— Exercise description —
Please return only the lines from the one showing "U106: AND (in" to the end of the entries, keeping both ends and dropping every picture.

(Change detection data)

=== Section Start ===

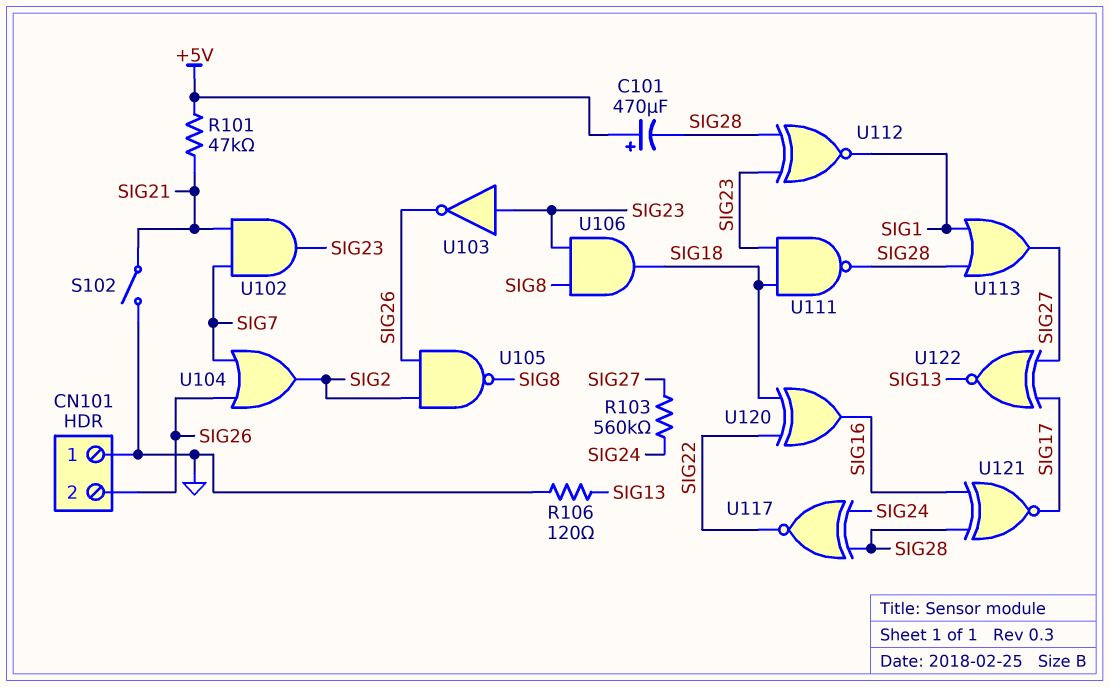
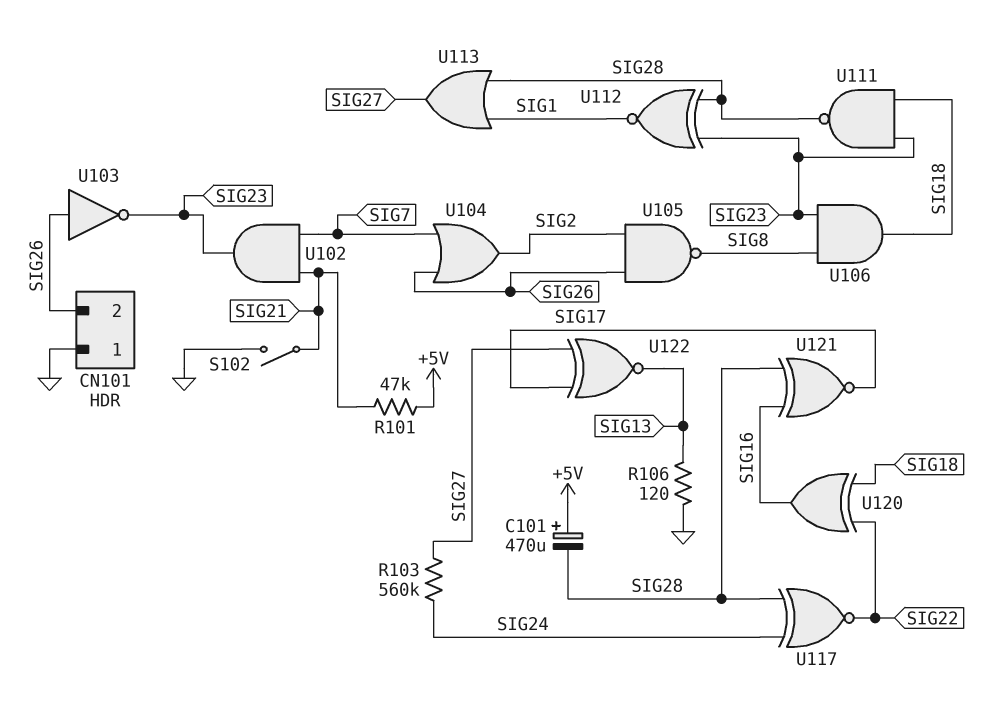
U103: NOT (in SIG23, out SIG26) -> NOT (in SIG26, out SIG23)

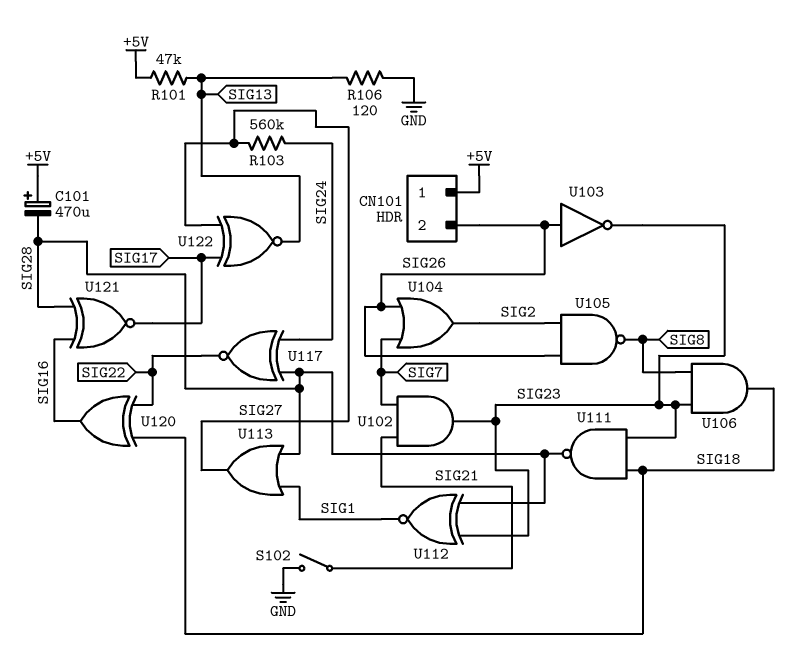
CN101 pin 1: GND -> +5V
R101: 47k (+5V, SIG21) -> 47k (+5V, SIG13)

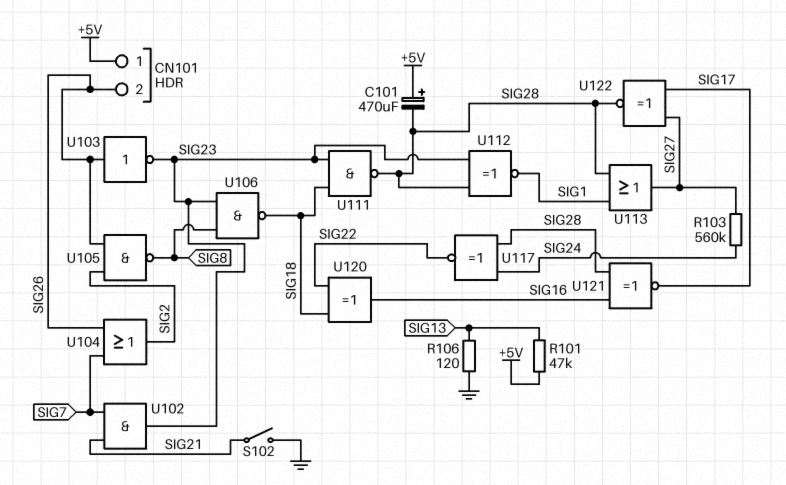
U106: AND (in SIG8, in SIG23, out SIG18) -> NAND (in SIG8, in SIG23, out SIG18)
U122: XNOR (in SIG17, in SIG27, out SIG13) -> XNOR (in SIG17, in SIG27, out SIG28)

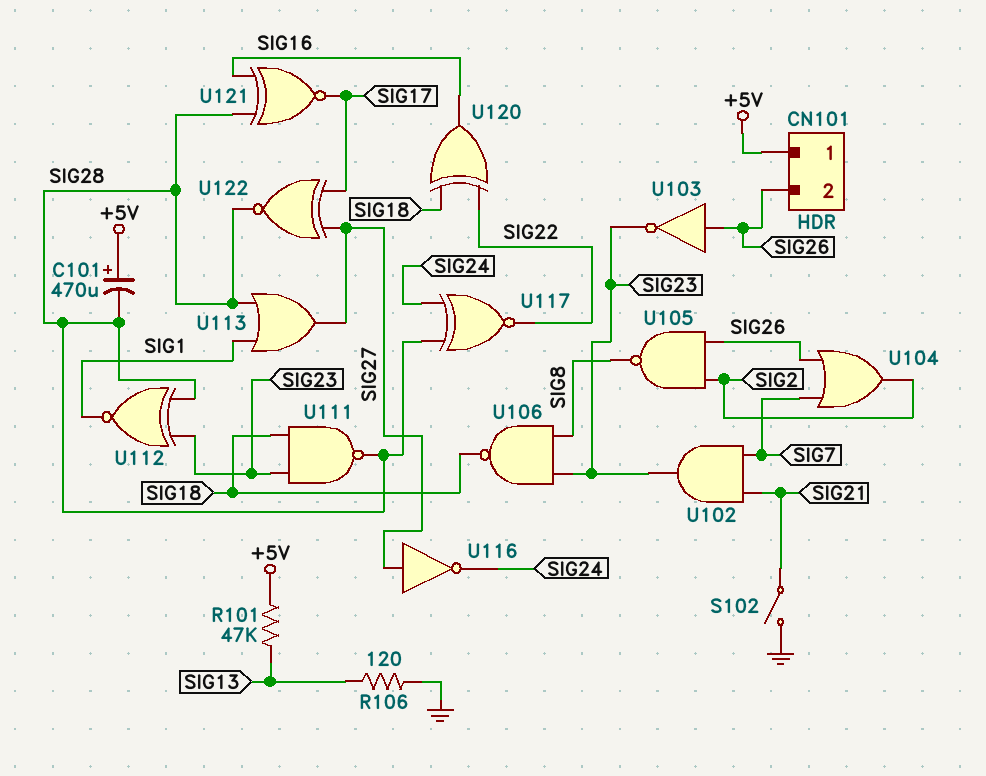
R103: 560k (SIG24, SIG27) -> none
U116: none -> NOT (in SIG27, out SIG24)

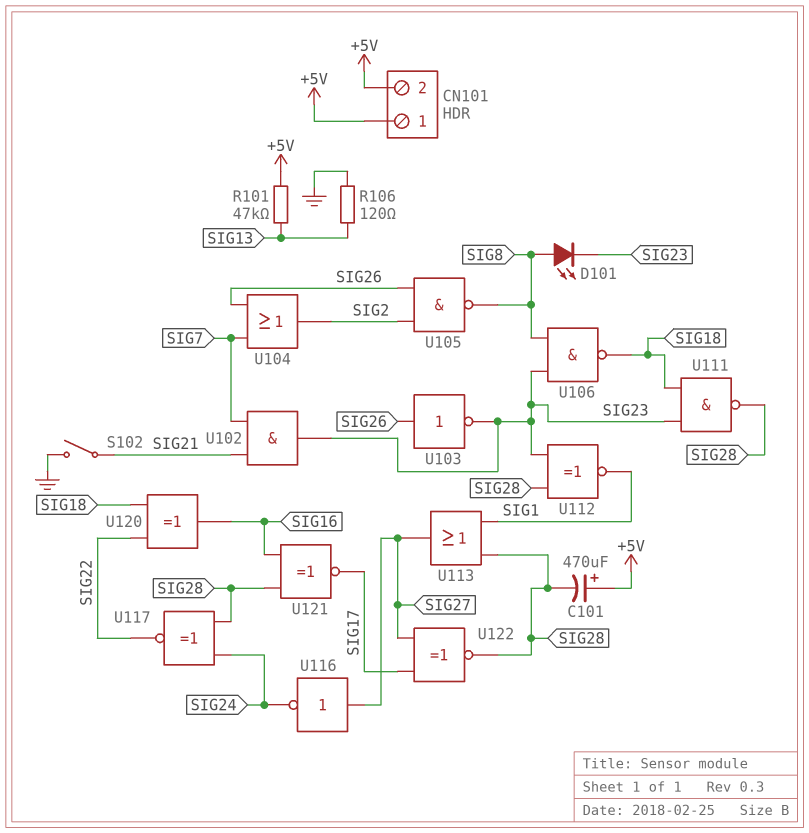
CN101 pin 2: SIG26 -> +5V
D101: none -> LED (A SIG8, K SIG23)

=== Section End ===

— Answer below —
U106: AND (in SIG8, in SIG23, out SIG18) -> NAND (in SIG8, in SIG23, out SIG18)
U122: XNOR (in SIG17, in SIG27, out SIG13) -> XNOR (in SIG17, in SIG27, out SIG28)

R103: 560k (SIG24, SIG27) -> none
U116: none -> NOT (in SIG27, out SIG24)

CN101 pin 2: SIG26 -> +5V
D101: none -> LED (A SIG8, K SIG23)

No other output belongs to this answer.